DIRECTIONS: Copy out every line of the records below word for word, omitting the pictures.
::: THE RECORDS
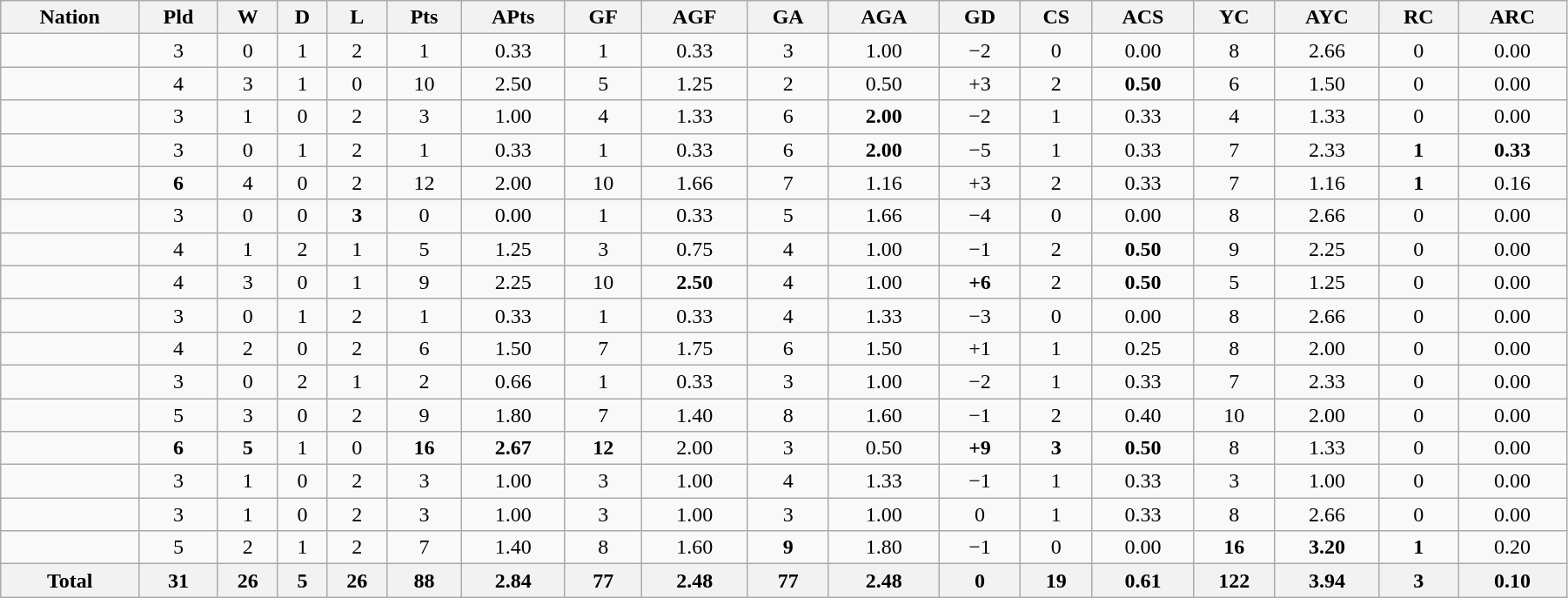
AYC [1327, 17]
0.40 [1143, 415]
ARC [1512, 17]
GF [603, 17]
+6 [980, 282]
0.10 [1512, 580]
−4 [980, 216]
0.16 [1512, 183]
1.75 [694, 348]
RC [1418, 17]
−3 [980, 315]
0.75 [694, 249]
GD [980, 17]
0.20 [1512, 547]
Pld [178, 17]
AGA [884, 17]
122 [1234, 580]
YC [1234, 17]
W [247, 17]
+9 [980, 448]
D [302, 17]
Nation [70, 17]
L [357, 17]
2.67 [513, 448]
19 [1056, 580]
88 [425, 580]
Pts [425, 17]
+1 [980, 348]
Total [70, 580]
31 [178, 580]
3.94 [1327, 580]
3.20 [1327, 547]
0.25 [1143, 348]
AGF [694, 17]
−5 [980, 150]
ACS [1143, 17]
0.61 [1143, 580]
CS [1056, 17]
2.84 [513, 580]
GA [788, 17]
APts [513, 17]
0.66 [513, 381]
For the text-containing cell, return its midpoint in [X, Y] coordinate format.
::::::
RESPONSE TO THE EXERCISE:
AYC [1327, 17]
0.40 [1143, 415]
ARC [1512, 17]
GF [603, 17]
+6 [980, 282]
0.10 [1512, 580]
−4 [980, 216]
0.16 [1512, 183]
1.75 [694, 348]
RC [1418, 17]
−3 [980, 315]
0.75 [694, 249]
GD [980, 17]
0.20 [1512, 547]
Pld [178, 17]
AGA [884, 17]
122 [1234, 580]
YC [1234, 17]
W [247, 17]
+9 [980, 448]
D [302, 17]
Nation [70, 17]
L [357, 17]
2.67 [513, 448]
19 [1056, 580]
88 [425, 580]
Pts [425, 17]
+1 [980, 348]
Total [70, 580]
31 [178, 580]
3.94 [1327, 580]
3.20 [1327, 547]
0.25 [1143, 348]
AGF [694, 17]
−5 [980, 150]
ACS [1143, 17]
0.61 [1143, 580]
CS [1056, 17]
2.84 [513, 580]
GA [788, 17]
APts [513, 17]
0.66 [513, 381]
For the text-containing cell, return its midpoint in [X, Y] coordinate format.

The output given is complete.